BEGIN

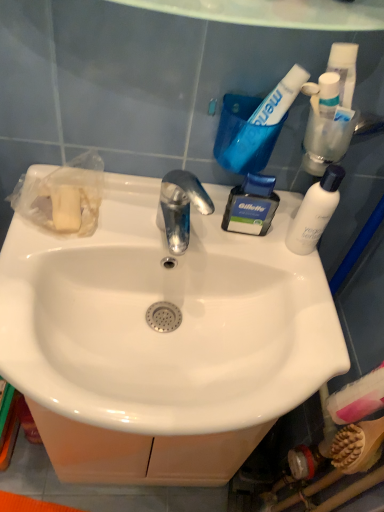
This screenshot has width=384, height=512. I want to click on blue plastic shaving cream at upper right, arranged as the 2th toiletry when ordered from the bottom, so click(251, 206).

The width and height of the screenshot is (384, 512). What are the coordinates of `clear plastic tube at upper right, placed as the first toiletry when sorted from top to bottom` in the screenshot? It's located at (325, 125).

Locate an element on the screen. white matte bottle at upper right is located at coordinates (315, 212).

In the scene shown: From the image's perspective, which is below, clear plastic tube at upper right, placed as the first toiletry when sorted from top to bottom, or white glossy sink at center?

From the image's view, white glossy sink at center is below.

Is clear plastic tube at upper right, placed as the first toiletry when sorted from top to bottom, facing towards white glossy sink at center?

No.

Who is shorter, clear plastic tube at upper right, which is the third toiletry in bottom-to-top order, or white glossy sink at center?

clear plastic tube at upper right, which is the third toiletry in bottom-to-top order.

Considering the relative positions of wooden bristles brush at lower right and blue plastic shaving cream at upper right, which is the third toiletry from right to left, in the image provided, is wooden bristles brush at lower right to the right of blue plastic shaving cream at upper right, which is the third toiletry from right to left, from the viewer's perspective?

Yes, wooden bristles brush at lower right is to the right of blue plastic shaving cream at upper right, which is the third toiletry from right to left.

You are a GUI agent. You are given a task and a screenshot of the screen. Output one action in this format:
    pyautogui.click(x=<x>, y=<y>)
    Task: Click on the brush that is under the blue plastic shaving cream at upper right, the first toiletry from the left (from a real-world perspective)
    The image size is (384, 512).
    Given the screenshot: What is the action you would take?
    pyautogui.click(x=358, y=446)

From a real-world perspective, which is physically above, wooden bristles brush at lower right or blue plastic shaving cream at upper right, marked as the second toiletry in a top-to-bottom arrangement?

END

* _Directions_: Rewrite all of the records, replacing "white glossy sink" with "white porcelain sink" wherever it appears and changing nothing else. Leave the pictures out.

* _Exercise solution_:
This screenshot has width=384, height=512. I want to click on blue plastic shaving cream at upper right, arranged as the 2th toiletry when ordered from the bottom, so click(251, 206).

The width and height of the screenshot is (384, 512). What are the coordinates of `clear plastic tube at upper right, placed as the first toiletry when sorted from top to bottom` in the screenshot? It's located at (325, 125).

Locate an element on the screen. white matte bottle at upper right is located at coordinates (315, 212).

In the scene shown: From the image's perspective, which is below, clear plastic tube at upper right, placed as the first toiletry when sorted from top to bottom, or white porcelain sink at center?

From the image's view, white porcelain sink at center is below.

Is clear plastic tube at upper right, placed as the first toiletry when sorted from top to bottom, facing towards white porcelain sink at center?

No.

Who is shorter, clear plastic tube at upper right, which is the third toiletry in bottom-to-top order, or white porcelain sink at center?

clear plastic tube at upper right, which is the third toiletry in bottom-to-top order.

Considering the relative positions of wooden bristles brush at lower right and blue plastic shaving cream at upper right, which is the third toiletry from right to left, in the image provided, is wooden bristles brush at lower right to the right of blue plastic shaving cream at upper right, which is the third toiletry from right to left, from the viewer's perspective?

Yes, wooden bristles brush at lower right is to the right of blue plastic shaving cream at upper right, which is the third toiletry from right to left.

You are a GUI agent. You are given a task and a screenshot of the screen. Output one action in this format:
    pyautogui.click(x=<x>, y=<y>)
    Task: Click on the brush that is under the blue plastic shaving cream at upper right, the first toiletry from the left (from a real-world perspective)
    The image size is (384, 512).
    Given the screenshot: What is the action you would take?
    pyautogui.click(x=358, y=446)

From a real-world perspective, which is physically above, wooden bristles brush at lower right or blue plastic shaving cream at upper right, marked as the second toiletry in a top-to-bottom arrangement?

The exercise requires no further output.